▶ [PROBLEM TO SOLVE] Which lines of the records contain the word "black"? Copy each one.

Object state change records:
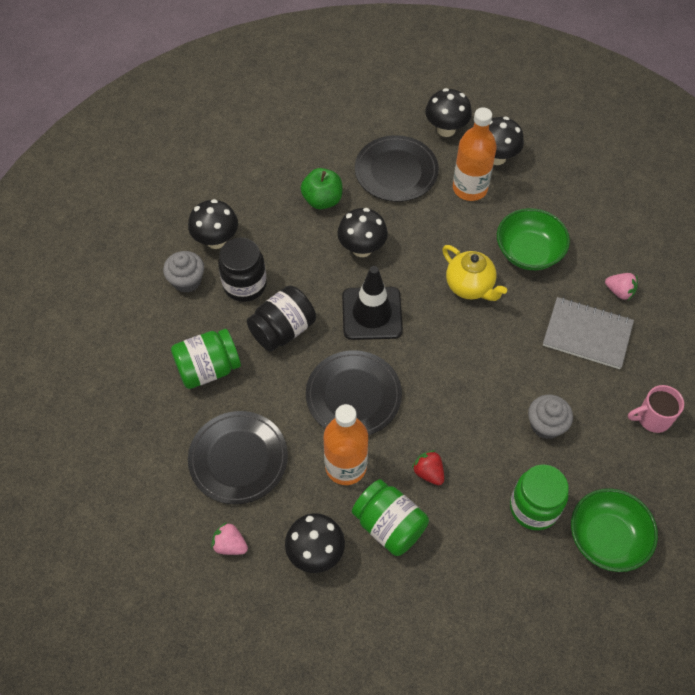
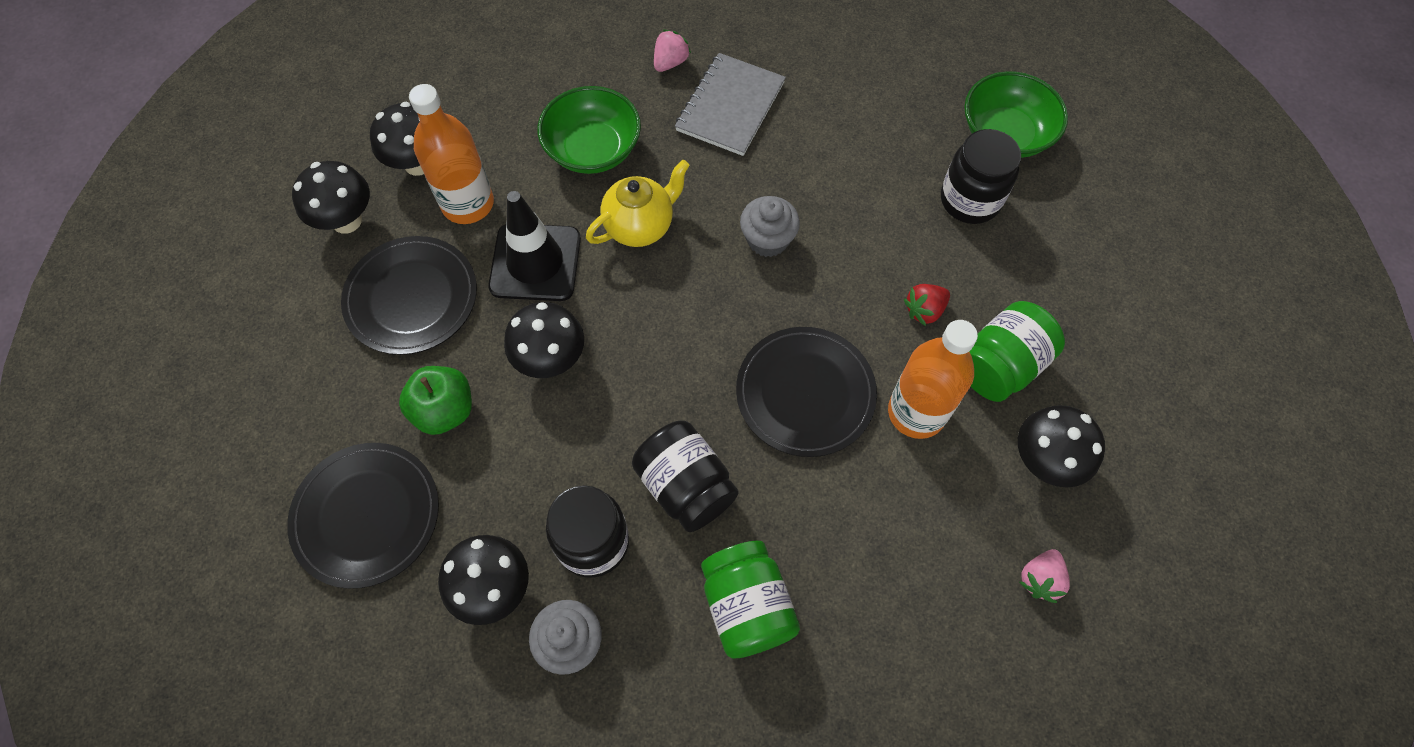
camera: 85 degrees left, 5 degrees up
(238, 459) = (904, 563): black plate -> black plate (366, 515)
(372, 313) = (670, 356): black traffic cone -> black traffic cone (535, 262)
(534, 507) = (970, 200): green jar -> black jar
(546, 425) = (858, 170): grey cupcake -> grey cupcake (767, 239)
(652, 418) = (851, 63): pink mug -> none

▶ [THE ANSWER]
(238, 459) = (904, 563): black plate -> black plate (366, 515)
(372, 313) = (670, 356): black traffic cone -> black traffic cone (535, 262)
(534, 507) = (970, 200): green jar -> black jar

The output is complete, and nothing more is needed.